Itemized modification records
------------------------------------------------
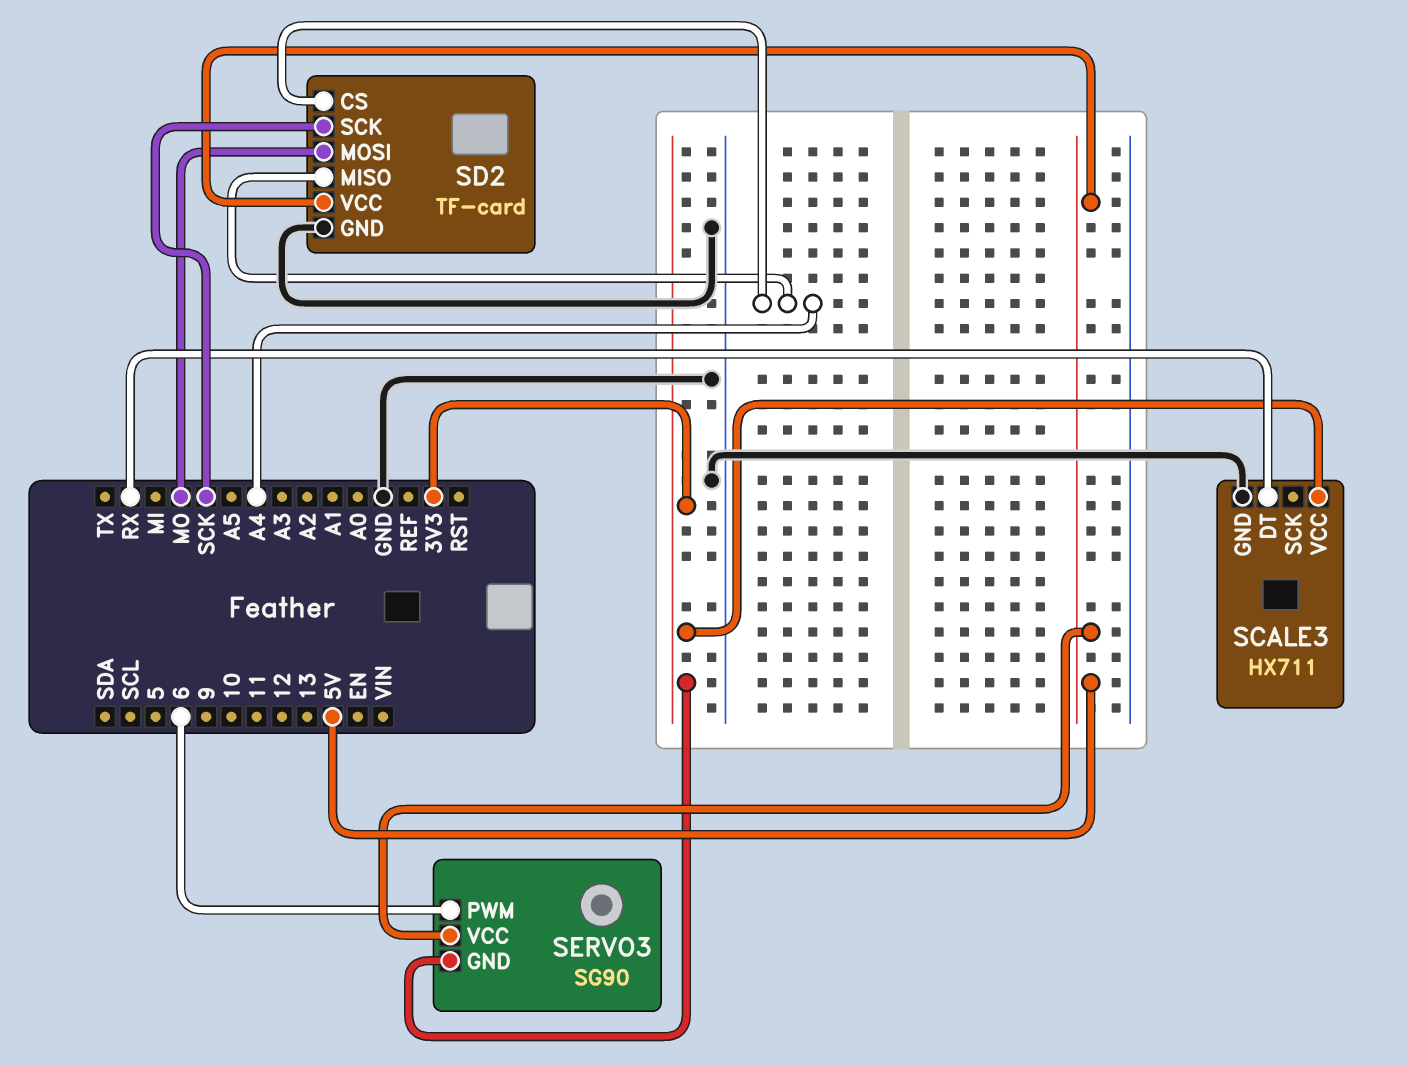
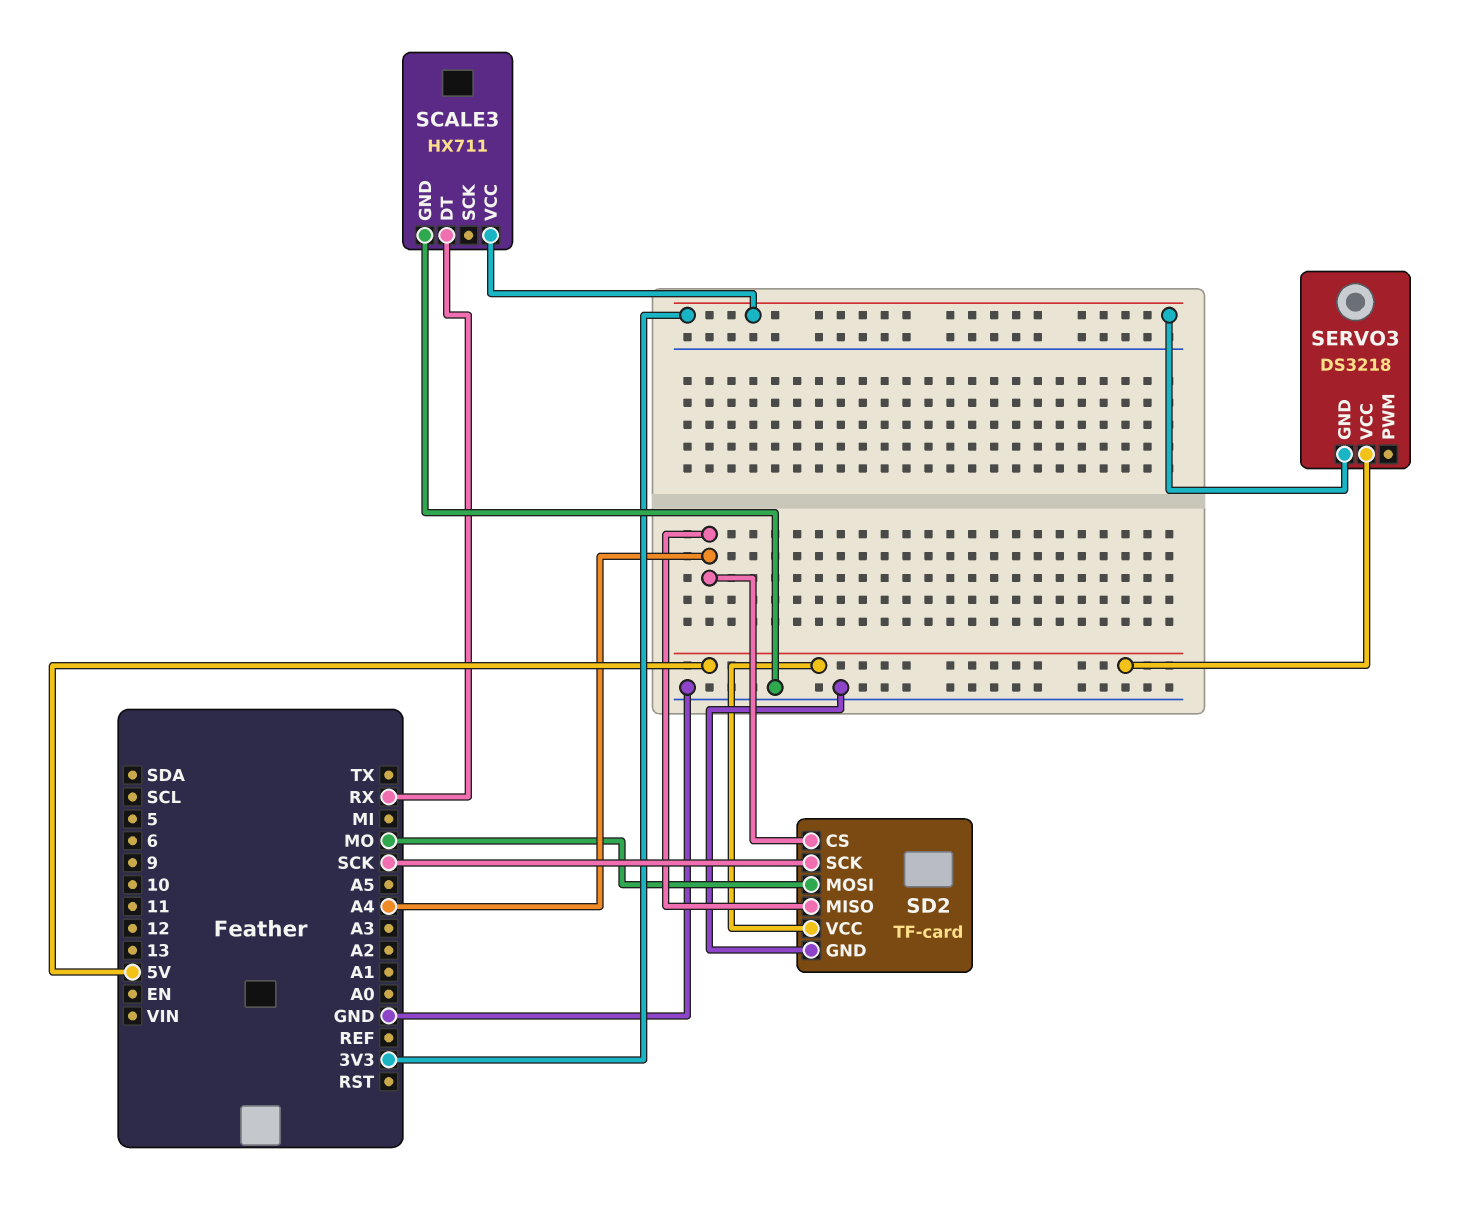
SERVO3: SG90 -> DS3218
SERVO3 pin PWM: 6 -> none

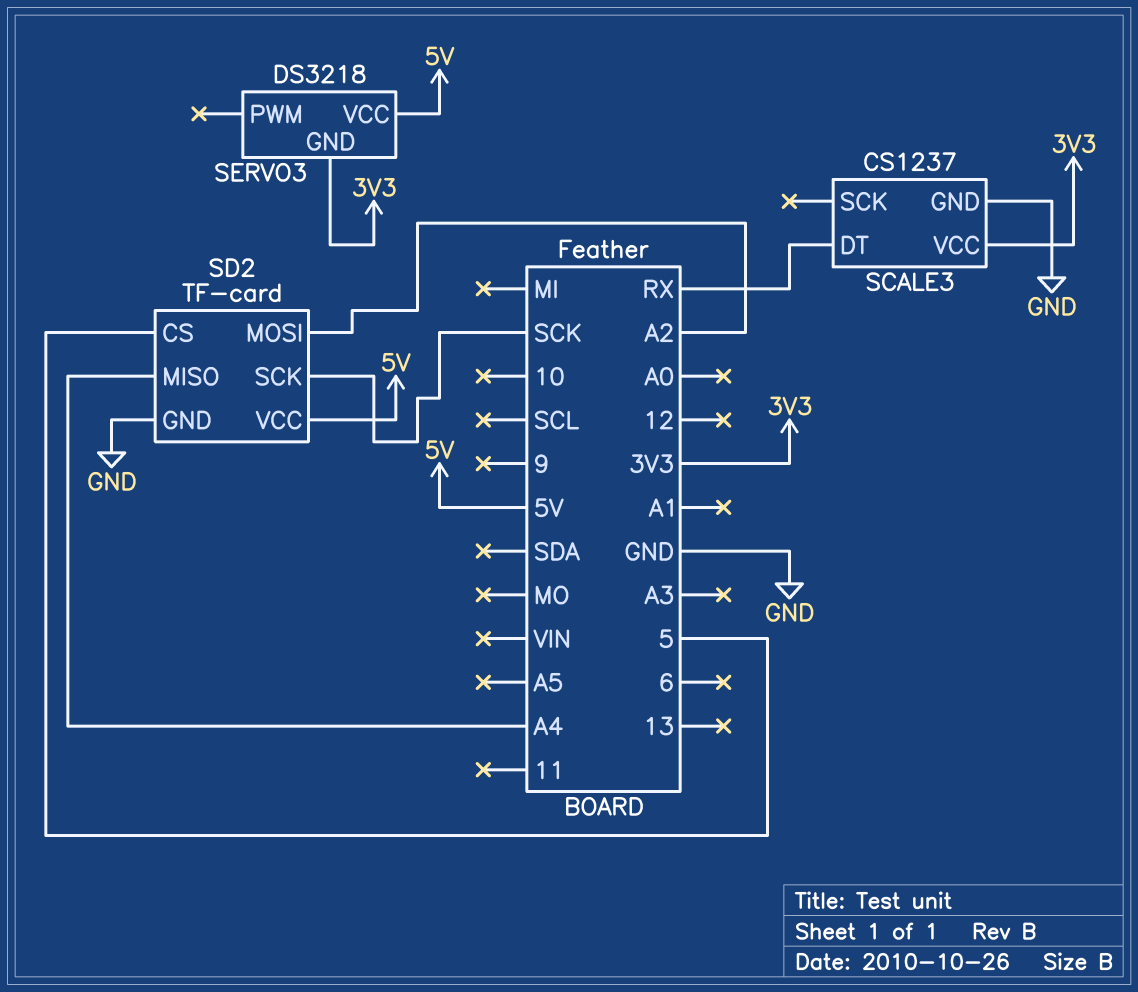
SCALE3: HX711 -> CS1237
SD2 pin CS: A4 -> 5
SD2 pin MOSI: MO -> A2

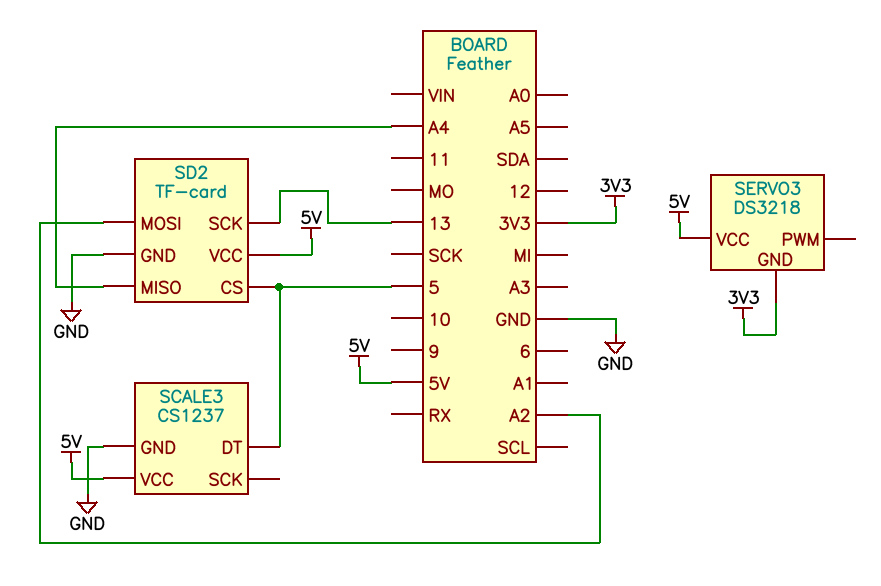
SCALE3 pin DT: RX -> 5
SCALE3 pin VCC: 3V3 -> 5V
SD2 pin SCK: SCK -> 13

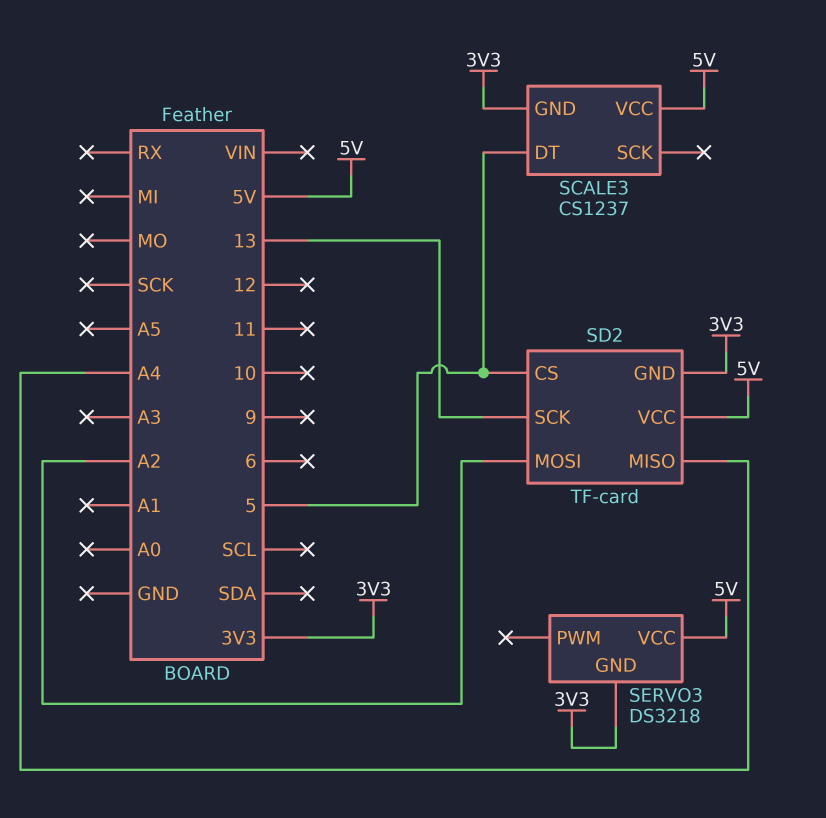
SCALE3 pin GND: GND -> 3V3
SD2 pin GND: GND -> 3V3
------------------------------------------------
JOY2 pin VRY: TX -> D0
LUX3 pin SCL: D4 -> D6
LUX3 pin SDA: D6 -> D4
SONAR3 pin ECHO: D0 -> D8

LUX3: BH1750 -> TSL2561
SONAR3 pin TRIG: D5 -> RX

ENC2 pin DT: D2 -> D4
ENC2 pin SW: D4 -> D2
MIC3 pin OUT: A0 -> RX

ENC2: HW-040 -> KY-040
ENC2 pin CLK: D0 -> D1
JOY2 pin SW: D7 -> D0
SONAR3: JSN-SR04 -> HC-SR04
------------------------------------------------
Your answer should consist of the lines from the line with "ENC2 pin SW: D4 -> D2" to the line with "SONAR3: JSN-SR04 -> HC-SR04" above, repeated exactly, both ends included.

ENC2 pin SW: D4 -> D2
MIC3 pin OUT: A0 -> RX

ENC2: HW-040 -> KY-040
ENC2 pin CLK: D0 -> D1
JOY2 pin SW: D7 -> D0
SONAR3: JSN-SR04 -> HC-SR04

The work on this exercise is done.